* Data section
:::::

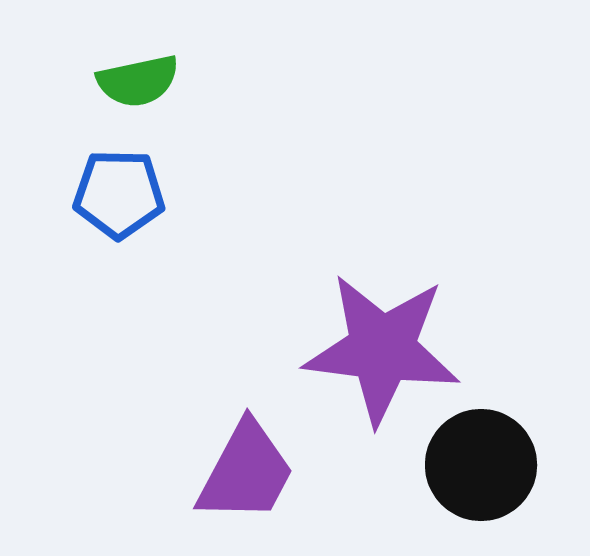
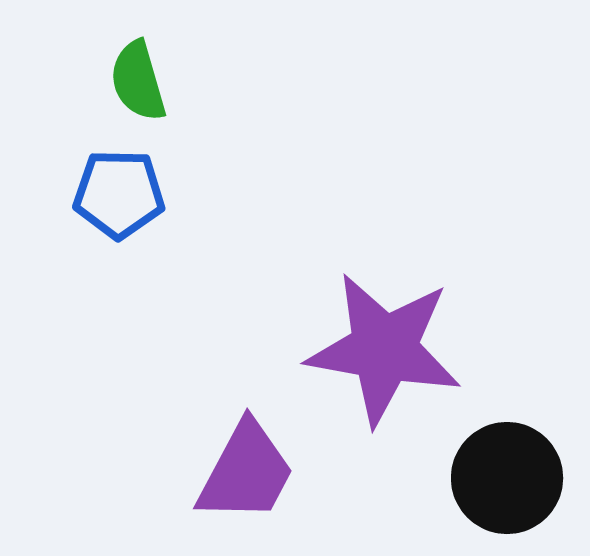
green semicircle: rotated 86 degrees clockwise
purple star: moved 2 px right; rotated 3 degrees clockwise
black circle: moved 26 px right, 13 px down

:::::

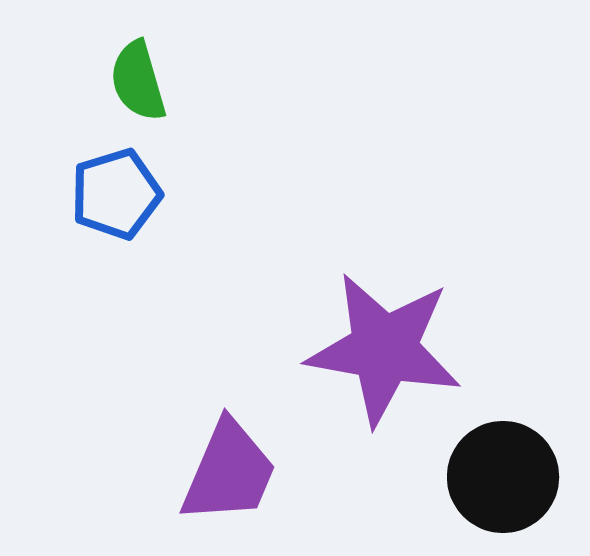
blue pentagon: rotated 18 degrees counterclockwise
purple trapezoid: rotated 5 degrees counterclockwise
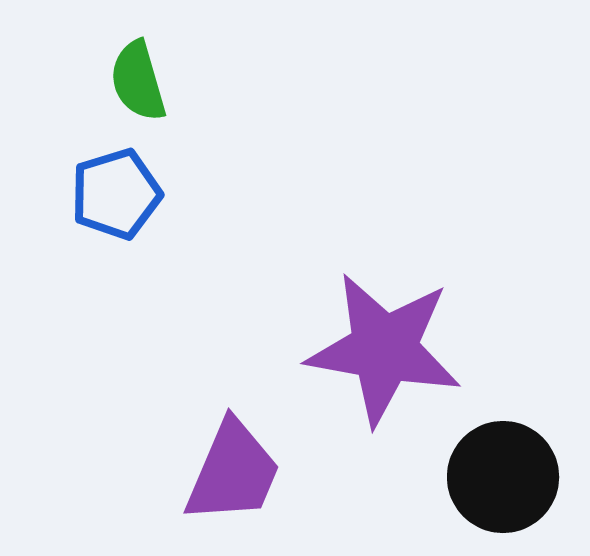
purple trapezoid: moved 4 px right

:::::

* Brief
Rewrite only the lines of the records from the line containing "green semicircle: rotated" through the line containing "black circle: moved 26 px right, 13 px down", replacing "purple star" with "orange star" and keeping everything else the same.

* The answer
green semicircle: rotated 86 degrees clockwise
orange star: moved 2 px right; rotated 3 degrees clockwise
black circle: moved 26 px right, 13 px down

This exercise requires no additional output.